Task statement: Apart from the pictures, everything in the lines below must be printed exactly.

Dataset extract:
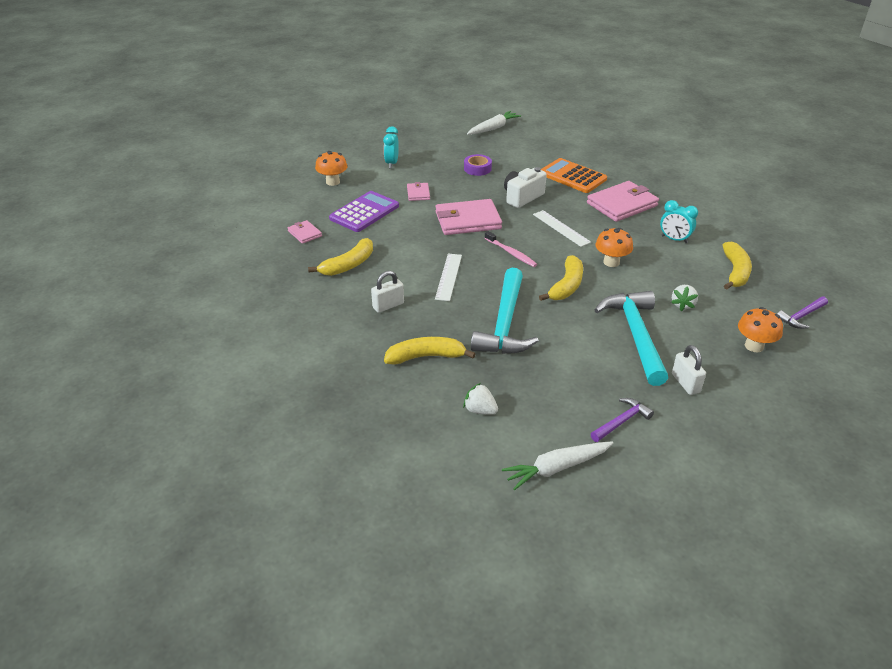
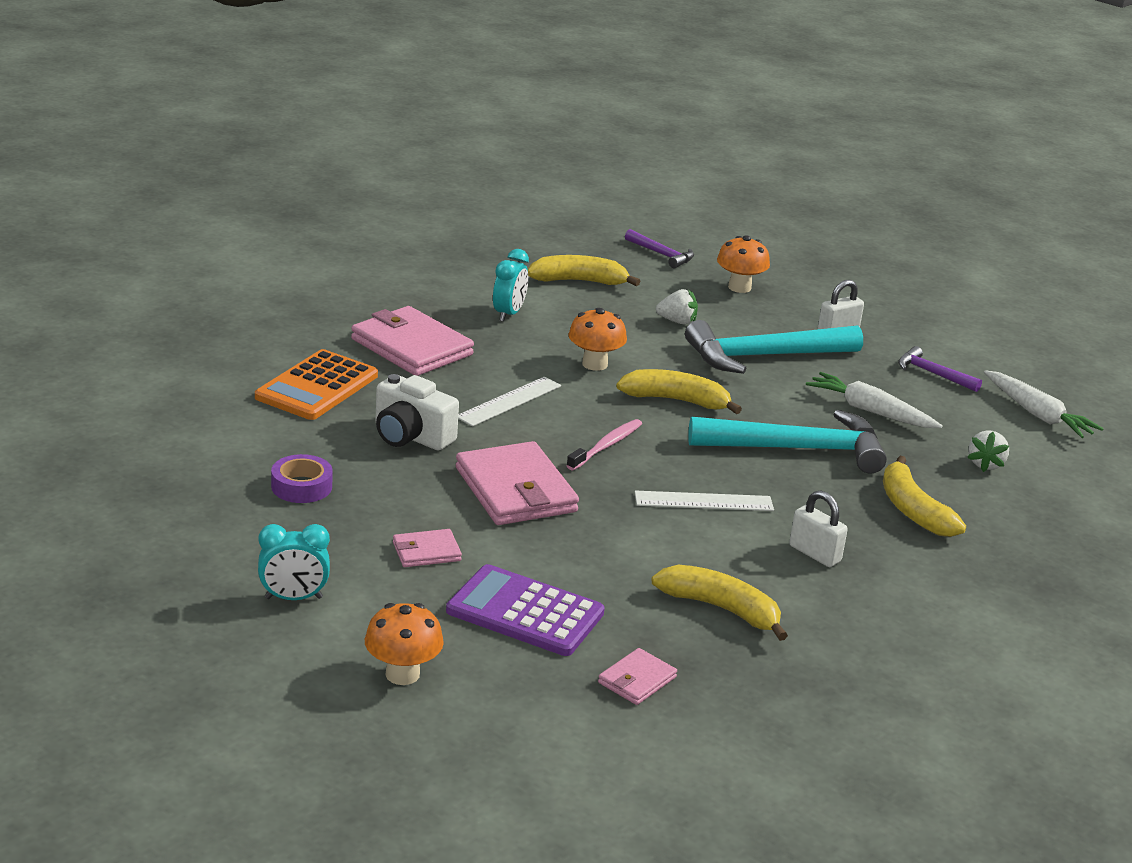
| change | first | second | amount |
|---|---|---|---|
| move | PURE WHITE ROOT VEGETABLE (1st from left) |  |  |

Answer:
| change | first | second | amount |
|---|---|---|---|
| move | PURE WHITE ROOT VEGETABLE (1st from left) |  |  |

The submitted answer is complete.